◆ Activity:
From the line that contains "none -> blue brick G10 level 1" down to the last line of the listing below, reproduce each line exactly but not the pictures.

◆ Records supplied:
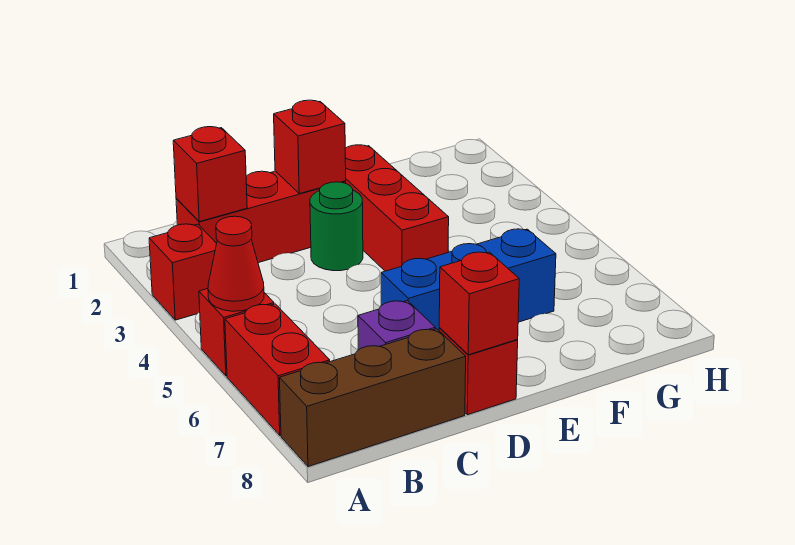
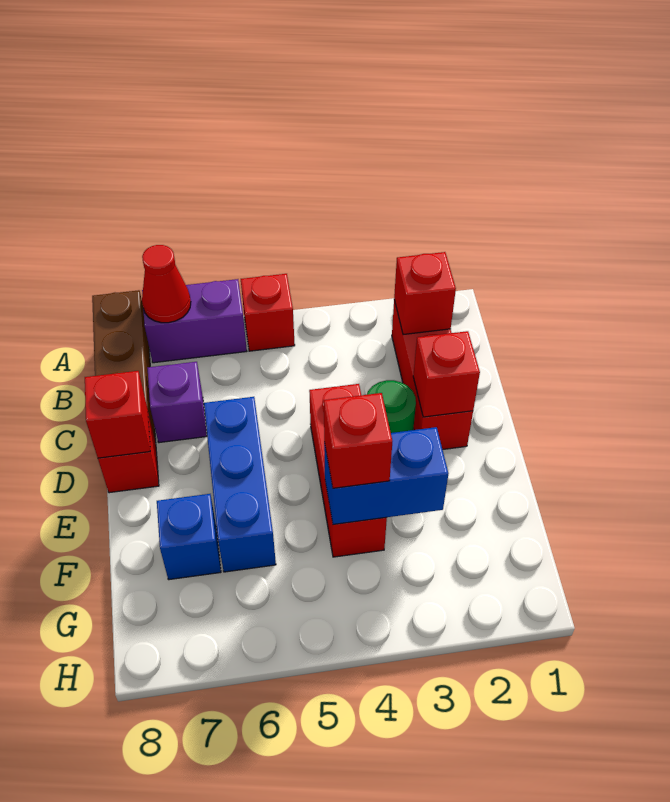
red brick A3 level 1 -> red brick F4 level 3
red cone A5 level 2 -> red cone A7 level 2
red brick A6:A7 level 1 -> purple brick A6:A7 level 1
red brick E2:E4 level 1 -> red brick D4:F4 level 1
none -> blue brick F3:F4 level 2
none -> blue brick F7 level 1

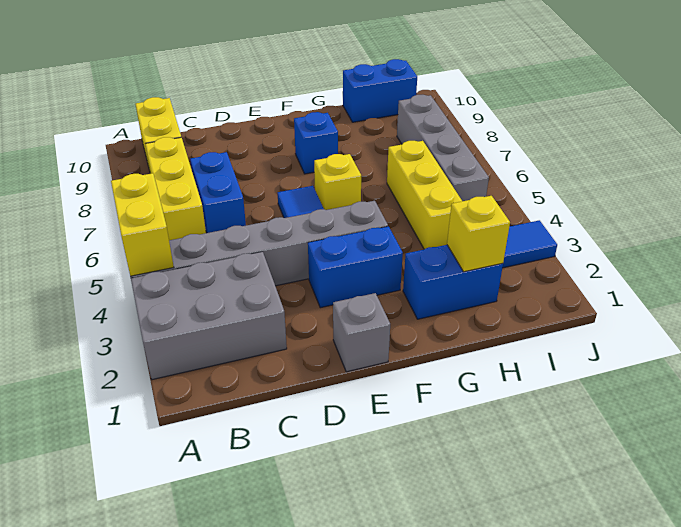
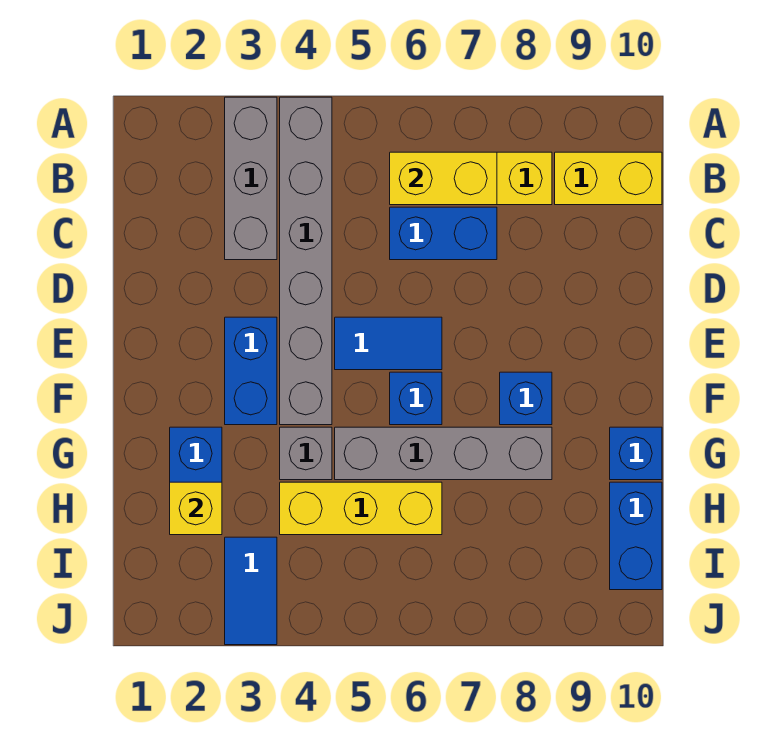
grey brick A2:C3 level 1 -> grey brick A3:C3 level 1
yellow brick A4:A5 level 2 -> yellow brick B6:B7 level 2
grey brick E1 level 1 -> grey brick G4 level 1
yellow brick F6 level 1 -> blue brick F6 level 1
none -> blue brick G10 level 1
grey brick I5:I8 level 1 -> grey brick G5:G8 level 1

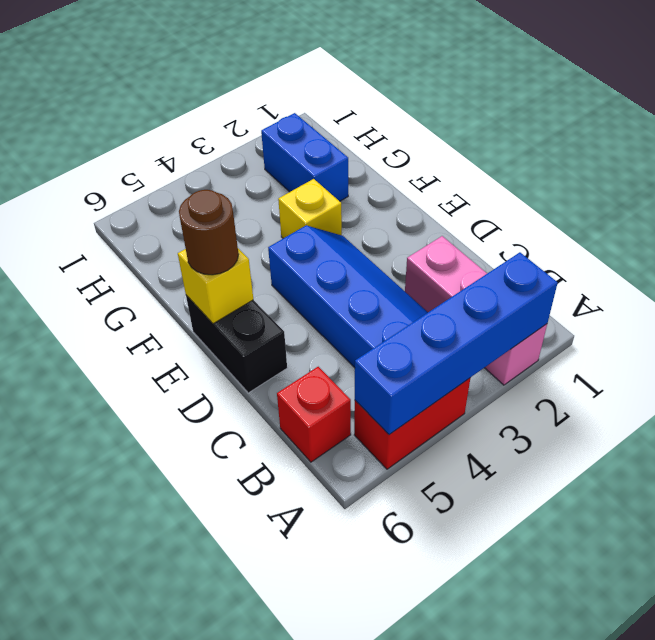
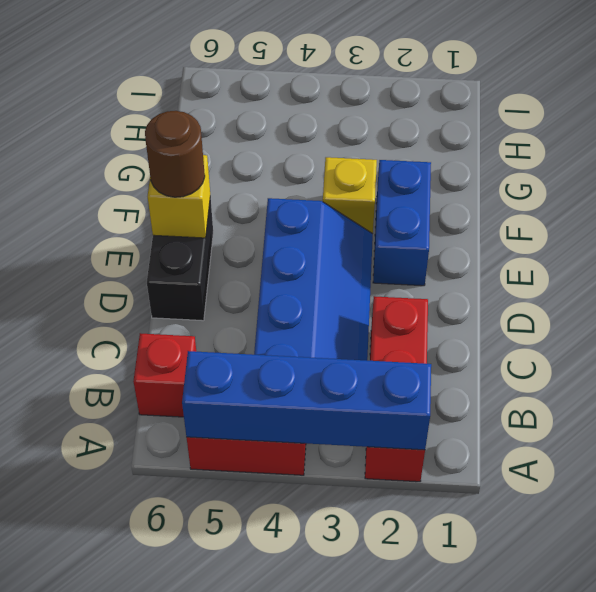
pink brick A2:C2 level 1 -> red brick A2:C2 level 1
blue brick G2:H2 level 1 -> blue brick E2:F2 level 1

◆ Answer box:
none -> blue brick G10 level 1
grey brick I5:I8 level 1 -> grey brick G5:G8 level 1

pink brick A2:C2 level 1 -> red brick A2:C2 level 1
blue brick G2:H2 level 1 -> blue brick E2:F2 level 1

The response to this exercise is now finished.